[Object transformation records]
=====
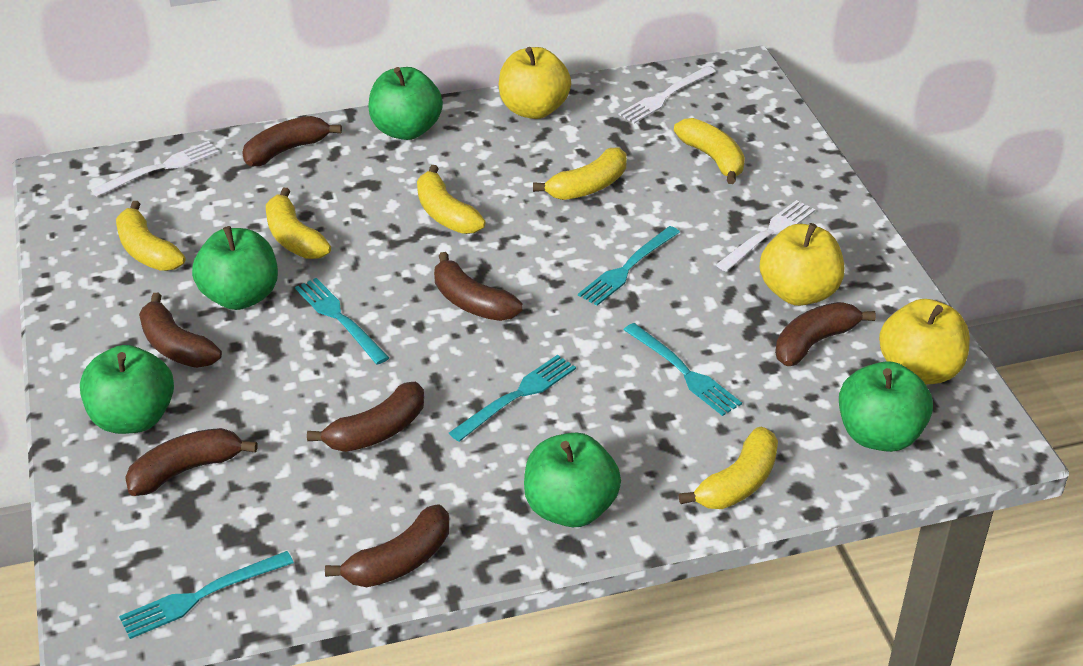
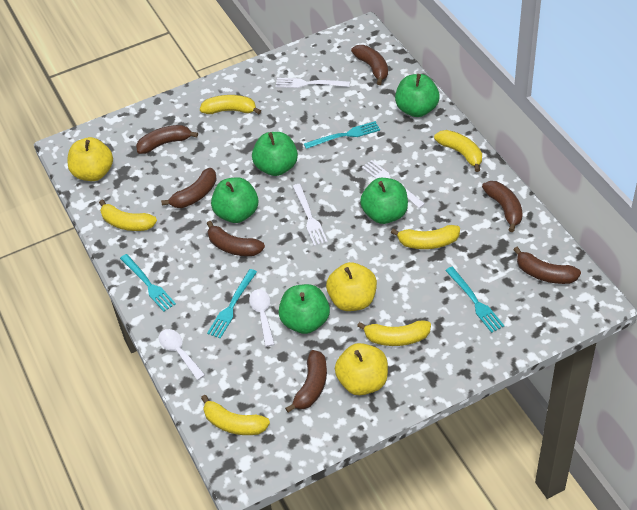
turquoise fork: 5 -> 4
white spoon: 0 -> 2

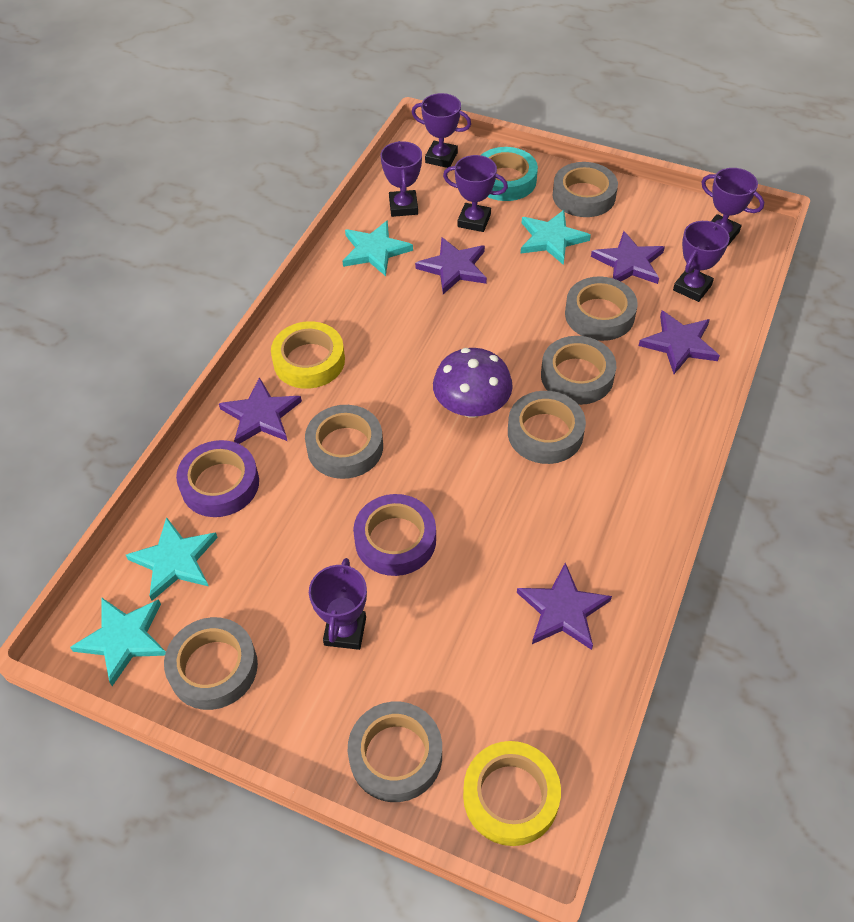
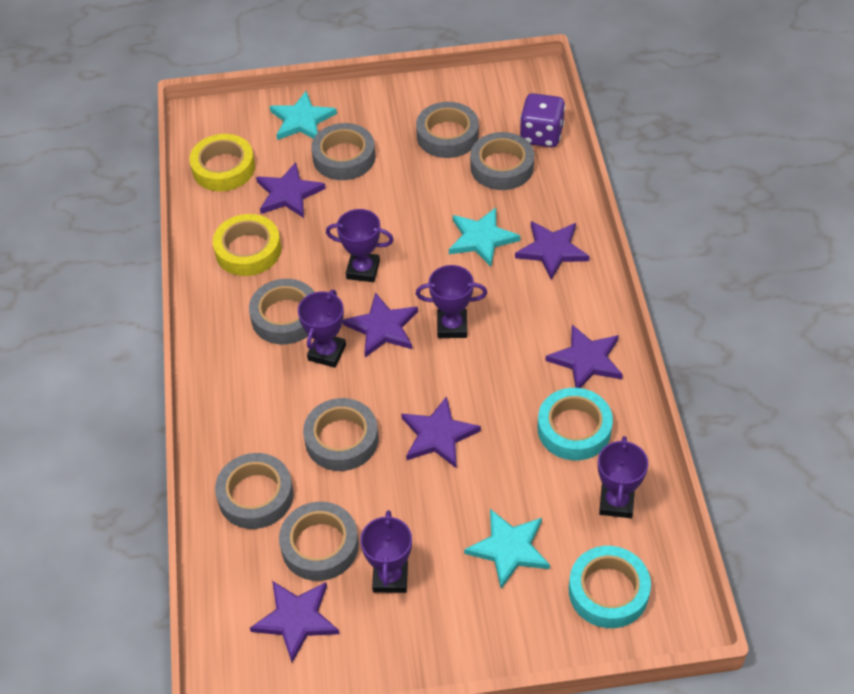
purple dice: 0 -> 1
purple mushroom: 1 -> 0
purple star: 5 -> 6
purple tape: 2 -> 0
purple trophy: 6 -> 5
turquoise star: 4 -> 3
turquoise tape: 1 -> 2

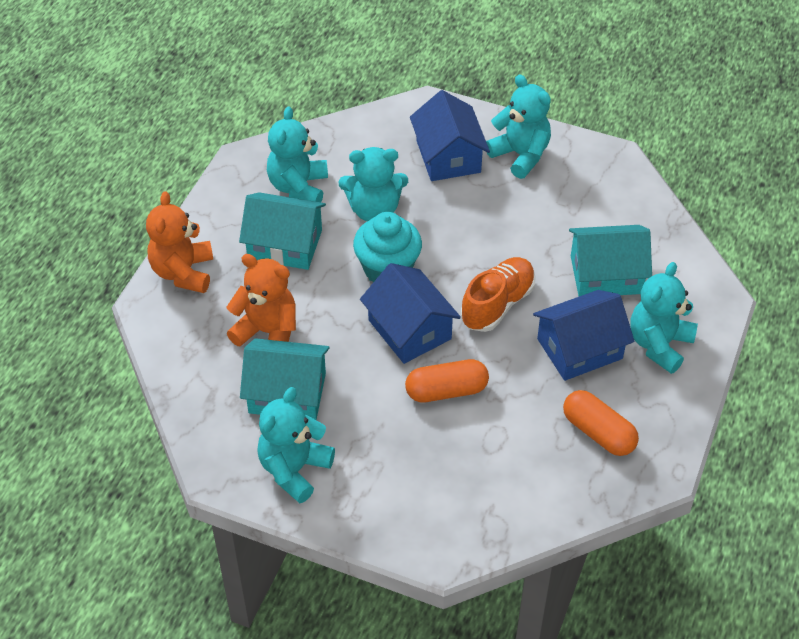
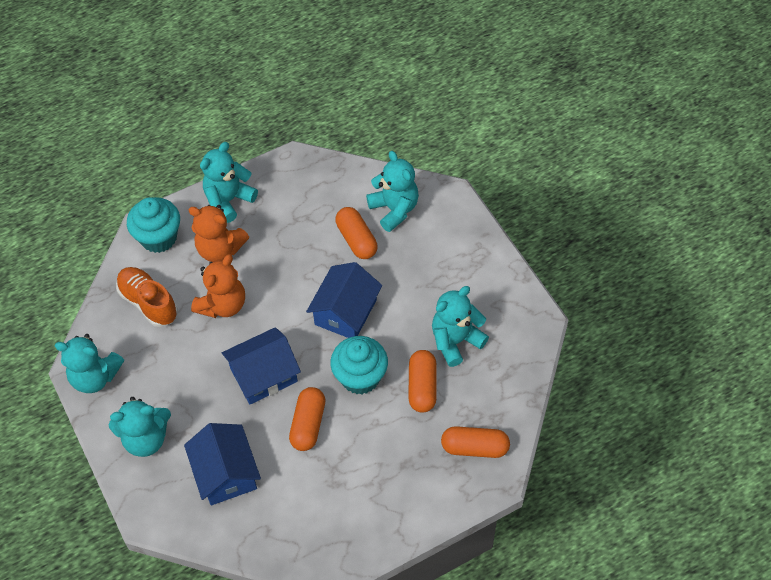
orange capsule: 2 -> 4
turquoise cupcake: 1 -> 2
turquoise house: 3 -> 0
=====
→ TASK DESCRIPTION:
Exactly retype each record above, dropping images.

→ YOUR SOLUTION:
turquoise fork: 5 -> 4
white spoon: 0 -> 2

purple dice: 0 -> 1
purple mushroom: 1 -> 0
purple star: 5 -> 6
purple tape: 2 -> 0
purple trophy: 6 -> 5
turquoise star: 4 -> 3
turquoise tape: 1 -> 2

orange capsule: 2 -> 4
turquoise cupcake: 1 -> 2
turquoise house: 3 -> 0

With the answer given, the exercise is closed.